━━ Exercise inputs

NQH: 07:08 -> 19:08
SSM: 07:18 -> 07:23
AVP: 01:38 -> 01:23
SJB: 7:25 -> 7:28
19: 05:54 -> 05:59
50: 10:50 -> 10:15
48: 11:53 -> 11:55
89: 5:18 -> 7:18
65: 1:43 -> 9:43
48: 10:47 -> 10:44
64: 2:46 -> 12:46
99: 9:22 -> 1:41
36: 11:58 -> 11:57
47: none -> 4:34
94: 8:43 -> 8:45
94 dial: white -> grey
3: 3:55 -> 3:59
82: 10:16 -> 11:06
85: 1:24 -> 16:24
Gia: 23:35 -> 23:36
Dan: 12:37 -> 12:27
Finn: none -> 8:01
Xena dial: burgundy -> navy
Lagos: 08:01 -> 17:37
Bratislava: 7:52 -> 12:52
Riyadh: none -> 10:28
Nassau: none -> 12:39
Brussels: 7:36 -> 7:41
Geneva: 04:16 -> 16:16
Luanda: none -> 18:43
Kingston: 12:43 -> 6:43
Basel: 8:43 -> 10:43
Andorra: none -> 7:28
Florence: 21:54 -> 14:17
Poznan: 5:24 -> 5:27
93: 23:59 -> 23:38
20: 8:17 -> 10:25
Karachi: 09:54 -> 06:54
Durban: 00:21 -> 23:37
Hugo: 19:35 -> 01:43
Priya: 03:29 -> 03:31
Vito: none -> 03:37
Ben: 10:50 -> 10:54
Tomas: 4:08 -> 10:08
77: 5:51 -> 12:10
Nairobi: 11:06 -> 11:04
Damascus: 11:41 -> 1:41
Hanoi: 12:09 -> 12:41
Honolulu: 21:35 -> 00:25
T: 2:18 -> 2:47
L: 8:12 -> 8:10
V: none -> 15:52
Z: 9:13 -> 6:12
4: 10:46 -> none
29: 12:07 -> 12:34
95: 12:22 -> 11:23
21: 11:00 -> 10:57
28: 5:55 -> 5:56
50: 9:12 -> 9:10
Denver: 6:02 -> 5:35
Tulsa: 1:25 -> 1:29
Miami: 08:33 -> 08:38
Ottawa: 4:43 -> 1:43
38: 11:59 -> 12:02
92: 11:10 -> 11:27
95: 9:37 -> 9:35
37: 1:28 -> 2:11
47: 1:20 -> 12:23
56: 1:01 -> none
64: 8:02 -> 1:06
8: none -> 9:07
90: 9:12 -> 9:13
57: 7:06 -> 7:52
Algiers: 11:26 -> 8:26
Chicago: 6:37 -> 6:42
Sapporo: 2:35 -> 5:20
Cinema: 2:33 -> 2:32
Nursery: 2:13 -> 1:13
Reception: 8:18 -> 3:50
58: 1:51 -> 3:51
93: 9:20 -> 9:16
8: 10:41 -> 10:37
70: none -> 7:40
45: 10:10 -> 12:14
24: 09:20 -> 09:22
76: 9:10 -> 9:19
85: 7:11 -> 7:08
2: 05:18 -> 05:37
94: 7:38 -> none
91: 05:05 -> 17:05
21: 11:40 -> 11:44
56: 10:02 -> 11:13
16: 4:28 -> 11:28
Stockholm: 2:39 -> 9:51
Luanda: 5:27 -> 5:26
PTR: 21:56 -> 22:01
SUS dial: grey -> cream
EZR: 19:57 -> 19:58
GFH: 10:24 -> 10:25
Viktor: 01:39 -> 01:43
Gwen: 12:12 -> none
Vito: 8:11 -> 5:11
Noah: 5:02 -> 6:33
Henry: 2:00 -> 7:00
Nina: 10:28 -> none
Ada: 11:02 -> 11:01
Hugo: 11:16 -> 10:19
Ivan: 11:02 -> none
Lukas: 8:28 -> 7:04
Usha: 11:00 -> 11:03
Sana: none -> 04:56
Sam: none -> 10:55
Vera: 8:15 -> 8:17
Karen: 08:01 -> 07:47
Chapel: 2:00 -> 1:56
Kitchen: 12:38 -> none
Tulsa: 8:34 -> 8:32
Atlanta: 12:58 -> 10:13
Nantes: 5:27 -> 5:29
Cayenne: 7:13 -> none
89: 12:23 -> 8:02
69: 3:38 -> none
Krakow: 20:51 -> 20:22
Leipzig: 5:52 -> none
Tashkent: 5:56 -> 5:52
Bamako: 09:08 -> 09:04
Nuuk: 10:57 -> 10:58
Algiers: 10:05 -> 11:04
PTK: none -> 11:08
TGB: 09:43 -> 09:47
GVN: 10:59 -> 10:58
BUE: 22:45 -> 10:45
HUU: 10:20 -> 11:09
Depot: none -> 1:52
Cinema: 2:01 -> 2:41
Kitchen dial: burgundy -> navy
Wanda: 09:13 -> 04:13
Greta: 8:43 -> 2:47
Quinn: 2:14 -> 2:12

━━━━

> _Task description_:
Rewrite the material as a numbered list, omitting any blank lines, from its first line through the line with "Geneva: 04:16 -> 16:16", both included.

> _Result for this exercise_:
1. NQH: 07:08 -> 19:08
2. SSM: 07:18 -> 07:23
3. AVP: 01:38 -> 01:23
4. SJB: 7:25 -> 7:28
5. 19: 05:54 -> 05:59
6. 50: 10:50 -> 10:15
7. 48: 11:53 -> 11:55
8. 89: 5:18 -> 7:18
9. 65: 1:43 -> 9:43
10. 48: 10:47 -> 10:44
11. 64: 2:46 -> 12:46
12. 99: 9:22 -> 1:41
13. 36: 11:58 -> 11:57
14. 47: none -> 4:34
15. 94: 8:43 -> 8:45
16. 94 dial: white -> grey
17. 3: 3:55 -> 3:59
18. 82: 10:16 -> 11:06
19. 85: 1:24 -> 16:24
20. Gia: 23:35 -> 23:36
21. Dan: 12:37 -> 12:27
22. Finn: none -> 8:01
23. Xena dial: burgundy -> navy
24. Lagos: 08:01 -> 17:37
25. Bratislava: 7:52 -> 12:52
26. Riyadh: none -> 10:28
27. Nassau: none -> 12:39
28. Brussels: 7:36 -> 7:41
29. Geneva: 04:16 -> 16:16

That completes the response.